* [Entries provided]:
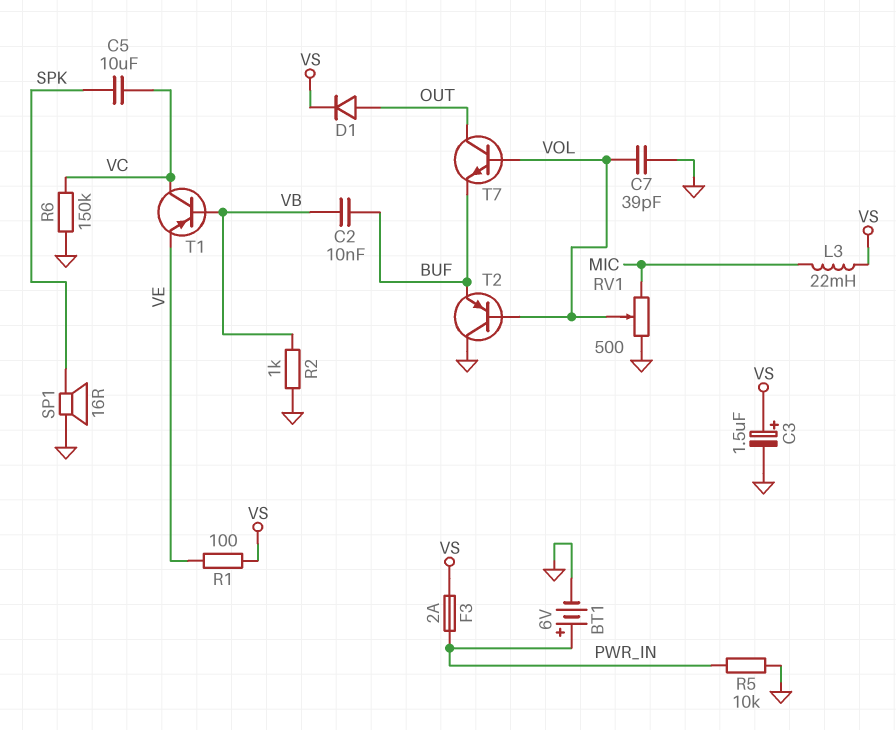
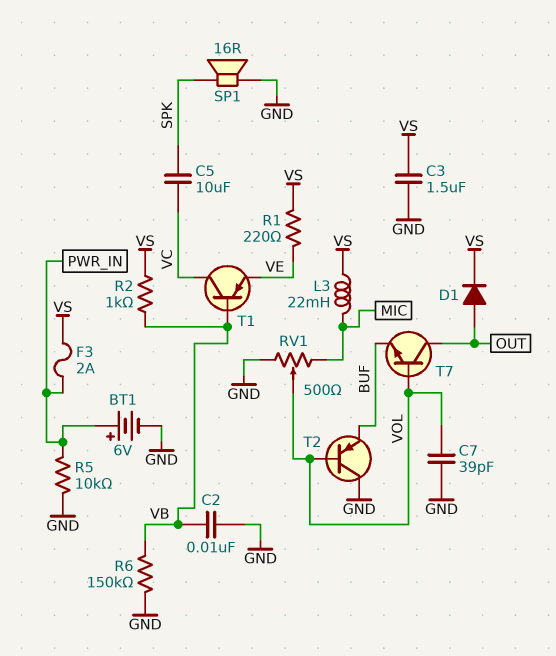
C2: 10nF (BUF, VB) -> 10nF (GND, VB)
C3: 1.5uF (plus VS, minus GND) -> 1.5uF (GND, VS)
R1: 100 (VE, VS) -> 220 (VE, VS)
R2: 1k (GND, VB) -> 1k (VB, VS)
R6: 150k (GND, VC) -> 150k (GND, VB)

---

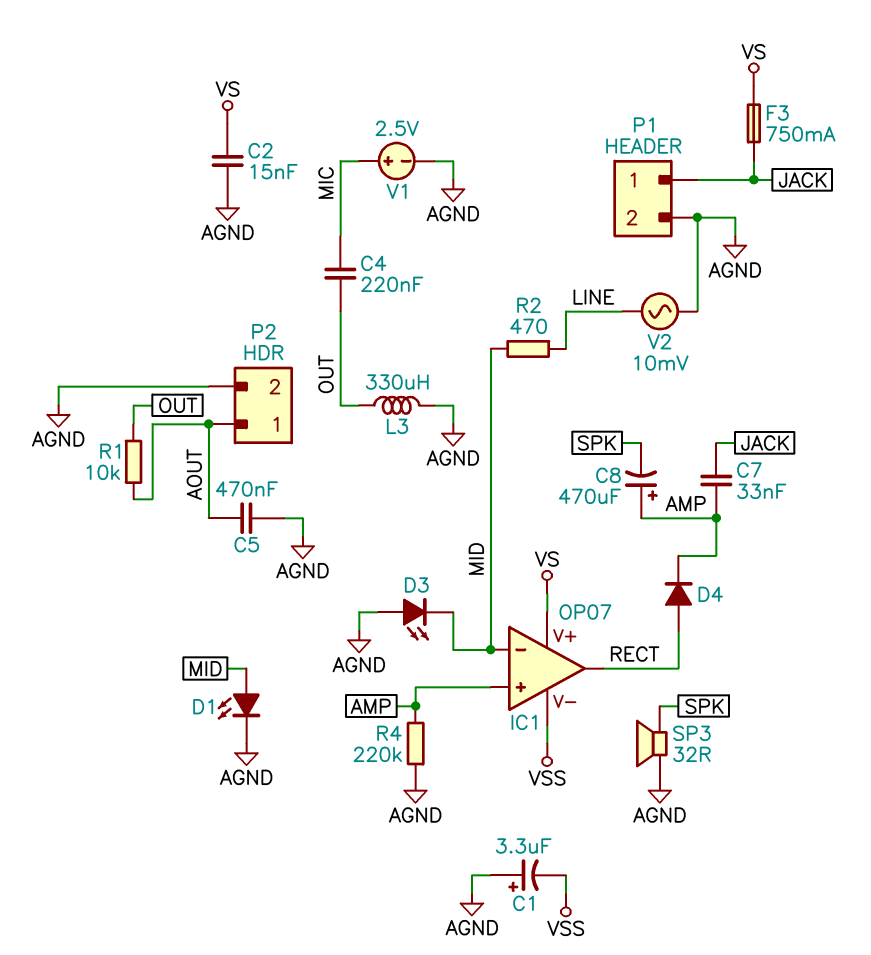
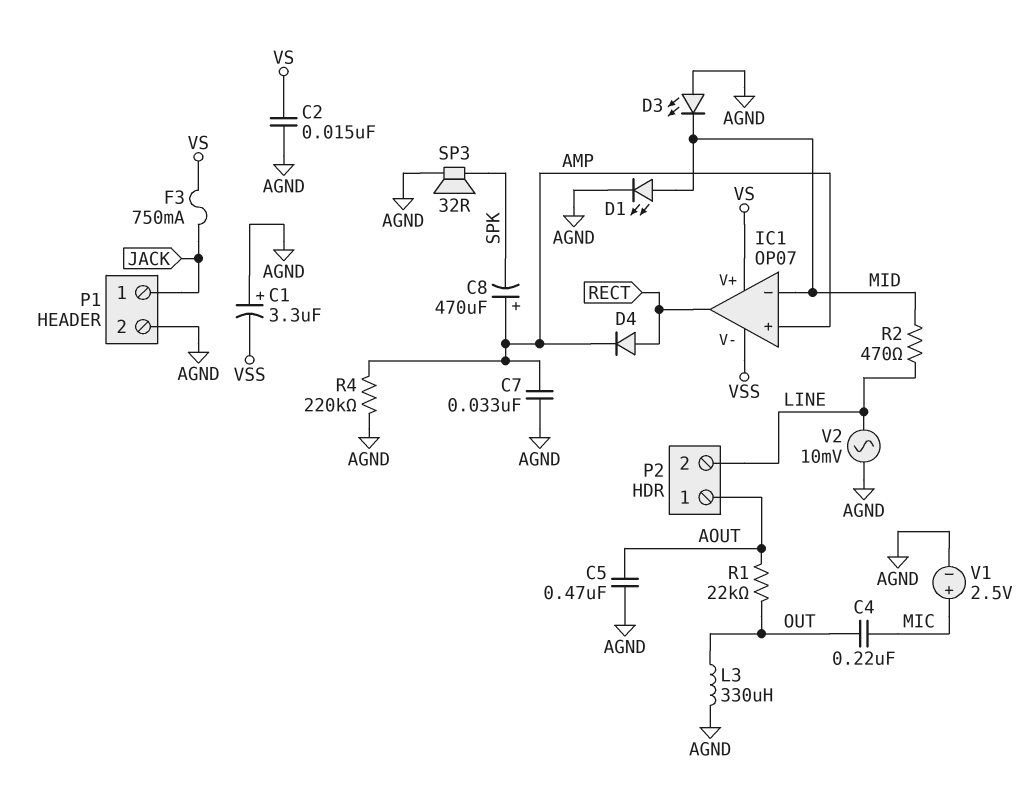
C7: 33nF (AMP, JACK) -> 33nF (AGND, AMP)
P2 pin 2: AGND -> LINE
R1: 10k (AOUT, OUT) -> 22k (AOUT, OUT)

* [About this exercise]: Using the data above, extract exactly the lines from the one that holds "R1: 100 (VE, VS) -> 220 (VE, VS)" to the one that holds "R6: 150k (GND, VC) -> 150k (GND, VB)", both ends included, and no others.

* [Answer to this task]:
R1: 100 (VE, VS) -> 220 (VE, VS)
R2: 1k (GND, VB) -> 1k (VB, VS)
R6: 150k (GND, VC) -> 150k (GND, VB)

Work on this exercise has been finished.